Records from a collection:
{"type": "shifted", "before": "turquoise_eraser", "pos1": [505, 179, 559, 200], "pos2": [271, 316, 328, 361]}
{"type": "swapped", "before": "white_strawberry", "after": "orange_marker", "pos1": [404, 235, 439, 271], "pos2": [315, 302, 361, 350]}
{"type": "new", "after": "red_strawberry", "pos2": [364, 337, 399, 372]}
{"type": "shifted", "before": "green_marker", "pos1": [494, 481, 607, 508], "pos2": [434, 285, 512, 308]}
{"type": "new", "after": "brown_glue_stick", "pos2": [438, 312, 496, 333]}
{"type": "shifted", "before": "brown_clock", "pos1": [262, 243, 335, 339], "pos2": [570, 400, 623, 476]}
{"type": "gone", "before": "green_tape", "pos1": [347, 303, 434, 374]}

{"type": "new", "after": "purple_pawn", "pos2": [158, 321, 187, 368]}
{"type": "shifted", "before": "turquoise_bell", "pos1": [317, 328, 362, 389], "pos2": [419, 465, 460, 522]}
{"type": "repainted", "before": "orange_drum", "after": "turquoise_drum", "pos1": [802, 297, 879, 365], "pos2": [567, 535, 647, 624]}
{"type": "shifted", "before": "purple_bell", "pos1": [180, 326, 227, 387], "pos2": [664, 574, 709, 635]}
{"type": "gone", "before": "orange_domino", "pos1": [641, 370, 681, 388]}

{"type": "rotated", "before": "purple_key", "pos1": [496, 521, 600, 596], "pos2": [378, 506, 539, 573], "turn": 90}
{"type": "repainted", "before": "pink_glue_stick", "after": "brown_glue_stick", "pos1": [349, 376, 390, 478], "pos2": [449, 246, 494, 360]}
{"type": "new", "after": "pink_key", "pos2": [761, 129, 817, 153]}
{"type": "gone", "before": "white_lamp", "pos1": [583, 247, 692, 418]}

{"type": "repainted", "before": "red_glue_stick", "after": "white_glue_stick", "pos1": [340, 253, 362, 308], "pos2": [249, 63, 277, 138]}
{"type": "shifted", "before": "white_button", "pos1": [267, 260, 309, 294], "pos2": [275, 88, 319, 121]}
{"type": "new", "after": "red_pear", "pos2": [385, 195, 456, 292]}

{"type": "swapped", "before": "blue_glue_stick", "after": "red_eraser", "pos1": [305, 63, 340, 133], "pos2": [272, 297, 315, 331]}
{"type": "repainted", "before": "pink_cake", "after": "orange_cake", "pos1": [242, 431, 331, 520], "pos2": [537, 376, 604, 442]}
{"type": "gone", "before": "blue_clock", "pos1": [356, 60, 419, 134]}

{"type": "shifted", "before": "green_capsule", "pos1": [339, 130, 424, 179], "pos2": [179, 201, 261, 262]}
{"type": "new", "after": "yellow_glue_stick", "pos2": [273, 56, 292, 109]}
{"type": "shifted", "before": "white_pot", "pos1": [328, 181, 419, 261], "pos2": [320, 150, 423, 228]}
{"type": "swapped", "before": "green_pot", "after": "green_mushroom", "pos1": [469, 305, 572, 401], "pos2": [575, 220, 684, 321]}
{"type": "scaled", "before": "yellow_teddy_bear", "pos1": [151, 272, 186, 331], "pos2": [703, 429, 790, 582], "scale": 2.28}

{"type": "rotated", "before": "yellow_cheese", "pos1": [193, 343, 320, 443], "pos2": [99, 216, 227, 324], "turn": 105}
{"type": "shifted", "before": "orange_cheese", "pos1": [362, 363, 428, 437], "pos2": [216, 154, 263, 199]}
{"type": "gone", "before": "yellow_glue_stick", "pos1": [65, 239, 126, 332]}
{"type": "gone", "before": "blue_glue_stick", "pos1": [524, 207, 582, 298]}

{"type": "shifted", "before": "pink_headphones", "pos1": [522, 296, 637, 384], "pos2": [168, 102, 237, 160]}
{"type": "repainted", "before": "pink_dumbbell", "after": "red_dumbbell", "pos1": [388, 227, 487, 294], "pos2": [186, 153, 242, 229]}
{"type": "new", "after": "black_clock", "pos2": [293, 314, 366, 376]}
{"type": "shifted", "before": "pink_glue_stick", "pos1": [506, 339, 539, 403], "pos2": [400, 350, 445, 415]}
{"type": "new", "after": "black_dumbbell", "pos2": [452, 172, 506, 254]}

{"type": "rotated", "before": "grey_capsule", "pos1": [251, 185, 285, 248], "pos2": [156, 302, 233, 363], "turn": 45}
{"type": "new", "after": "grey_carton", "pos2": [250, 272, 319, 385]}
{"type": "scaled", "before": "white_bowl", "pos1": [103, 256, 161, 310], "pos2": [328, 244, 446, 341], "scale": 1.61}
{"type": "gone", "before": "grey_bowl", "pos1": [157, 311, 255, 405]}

### What the task requires:
What you return should match the entries above exactly.

### Response to the task:
{"type": "shifted", "before": "turquoise_eraser", "pos1": [505, 179, 559, 200], "pos2": [271, 316, 328, 361]}
{"type": "swapped", "before": "white_strawberry", "after": "orange_marker", "pos1": [404, 235, 439, 271], "pos2": [315, 302, 361, 350]}
{"type": "new", "after": "red_strawberry", "pos2": [364, 337, 399, 372]}
{"type": "shifted", "before": "green_marker", "pos1": [494, 481, 607, 508], "pos2": [434, 285, 512, 308]}
{"type": "new", "after": "brown_glue_stick", "pos2": [438, 312, 496, 333]}
{"type": "shifted", "before": "brown_clock", "pos1": [262, 243, 335, 339], "pos2": [570, 400, 623, 476]}
{"type": "gone", "before": "green_tape", "pos1": [347, 303, 434, 374]}

{"type": "new", "after": "purple_pawn", "pos2": [158, 321, 187, 368]}
{"type": "shifted", "before": "turquoise_bell", "pos1": [317, 328, 362, 389], "pos2": [419, 465, 460, 522]}
{"type": "repainted", "before": "orange_drum", "after": "turquoise_drum", "pos1": [802, 297, 879, 365], "pos2": [567, 535, 647, 624]}
{"type": "shifted", "before": "purple_bell", "pos1": [180, 326, 227, 387], "pos2": [664, 574, 709, 635]}
{"type": "gone", "before": "orange_domino", "pos1": [641, 370, 681, 388]}

{"type": "rotated", "before": "purple_key", "pos1": [496, 521, 600, 596], "pos2": [378, 506, 539, 573], "turn": 90}
{"type": "repainted", "before": "pink_glue_stick", "after": "brown_glue_stick", "pos1": [349, 376, 390, 478], "pos2": [449, 246, 494, 360]}
{"type": "new", "after": "pink_key", "pos2": [761, 129, 817, 153]}
{"type": "gone", "before": "white_lamp", "pos1": [583, 247, 692, 418]}

{"type": "repainted", "before": "red_glue_stick", "after": "white_glue_stick", "pos1": [340, 253, 362, 308], "pos2": [249, 63, 277, 138]}
{"type": "shifted", "before": "white_button", "pos1": [267, 260, 309, 294], "pos2": [275, 88, 319, 121]}
{"type": "new", "after": "red_pear", "pos2": [385, 195, 456, 292]}

{"type": "swapped", "before": "blue_glue_stick", "after": "red_eraser", "pos1": [305, 63, 340, 133], "pos2": [272, 297, 315, 331]}
{"type": "repainted", "before": "pink_cake", "after": "orange_cake", "pos1": [242, 431, 331, 520], "pos2": [537, 376, 604, 442]}
{"type": "gone", "before": "blue_clock", "pos1": [356, 60, 419, 134]}

{"type": "shifted", "before": "green_capsule", "pos1": [339, 130, 424, 179], "pos2": [179, 201, 261, 262]}
{"type": "new", "after": "yellow_glue_stick", "pos2": [273, 56, 292, 109]}
{"type": "shifted", "before": "white_pot", "pos1": [328, 181, 419, 261], "pos2": [320, 150, 423, 228]}
{"type": "swapped", "before": "green_pot", "after": "green_mushroom", "pos1": [469, 305, 572, 401], "pos2": [575, 220, 684, 321]}
{"type": "scaled", "before": "yellow_teddy_bear", "pos1": [151, 272, 186, 331], "pos2": [703, 429, 790, 582], "scale": 2.28}

{"type": "rotated", "before": "yellow_cheese", "pos1": [193, 343, 320, 443], "pos2": [99, 216, 227, 324], "turn": 105}
{"type": "shifted", "before": "orange_cheese", "pos1": [362, 363, 428, 437], "pos2": [216, 154, 263, 199]}
{"type": "gone", "before": "yellow_glue_stick", "pos1": [65, 239, 126, 332]}
{"type": "gone", "before": "blue_glue_stick", "pos1": [524, 207, 582, 298]}

{"type": "shifted", "before": "pink_headphones", "pos1": [522, 296, 637, 384], "pos2": [168, 102, 237, 160]}
{"type": "repainted", "before": "pink_dumbbell", "after": "red_dumbbell", "pos1": [388, 227, 487, 294], "pos2": [186, 153, 242, 229]}
{"type": "new", "after": "black_clock", "pos2": [293, 314, 366, 376]}
{"type": "shifted", "before": "pink_glue_stick", "pos1": [506, 339, 539, 403], "pos2": [400, 350, 445, 415]}
{"type": "new", "after": "black_dumbbell", "pos2": [452, 172, 506, 254]}

{"type": "rotated", "before": "grey_capsule", "pos1": [251, 185, 285, 248], "pos2": [156, 302, 233, 363], "turn": 45}
{"type": "new", "after": "grey_carton", "pos2": [250, 272, 319, 385]}
{"type": "scaled", "before": "white_bowl", "pos1": [103, 256, 161, 310], "pos2": [328, 244, 446, 341], "scale": 1.61}
{"type": "gone", "before": "grey_bowl", "pos1": [157, 311, 255, 405]}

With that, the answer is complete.